Extracted information
==============================
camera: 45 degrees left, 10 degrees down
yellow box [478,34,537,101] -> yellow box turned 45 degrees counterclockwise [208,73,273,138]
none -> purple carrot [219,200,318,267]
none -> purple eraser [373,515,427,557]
==============================
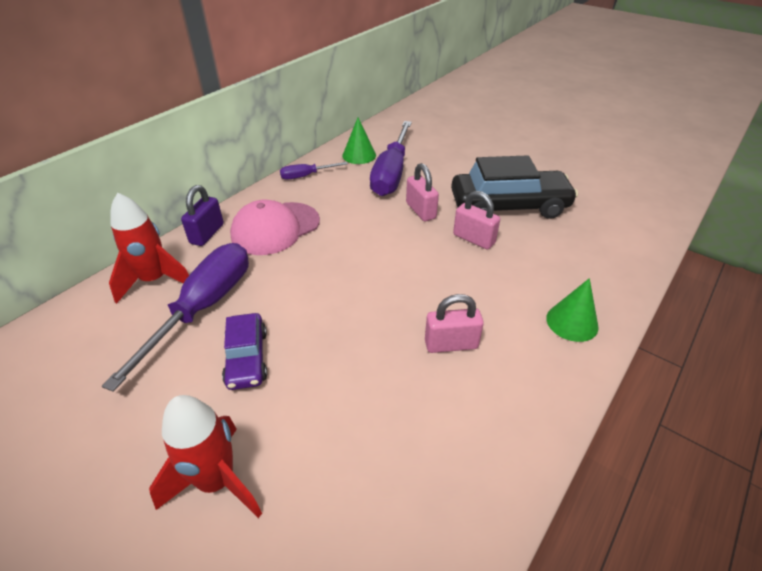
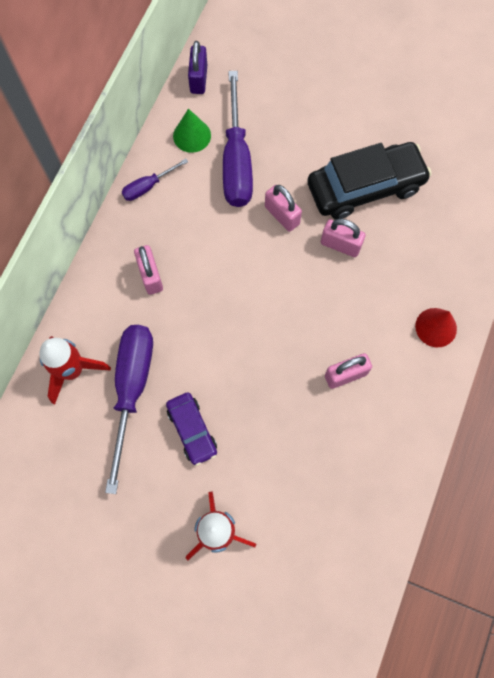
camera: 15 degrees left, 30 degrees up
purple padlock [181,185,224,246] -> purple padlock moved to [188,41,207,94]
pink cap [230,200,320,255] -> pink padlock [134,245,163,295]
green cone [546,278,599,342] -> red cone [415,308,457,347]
==============================
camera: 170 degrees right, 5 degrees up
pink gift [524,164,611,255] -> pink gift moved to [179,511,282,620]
==============================
Work required
Write out only the lines that run from the line containing "pink cap [230,200,320,255]" through the line containing "green cone [546,278,599,342]", both included, exactly as they appear above.

Expected output
pink cap [230,200,320,255] -> pink padlock [134,245,163,295]
green cone [546,278,599,342] -> red cone [415,308,457,347]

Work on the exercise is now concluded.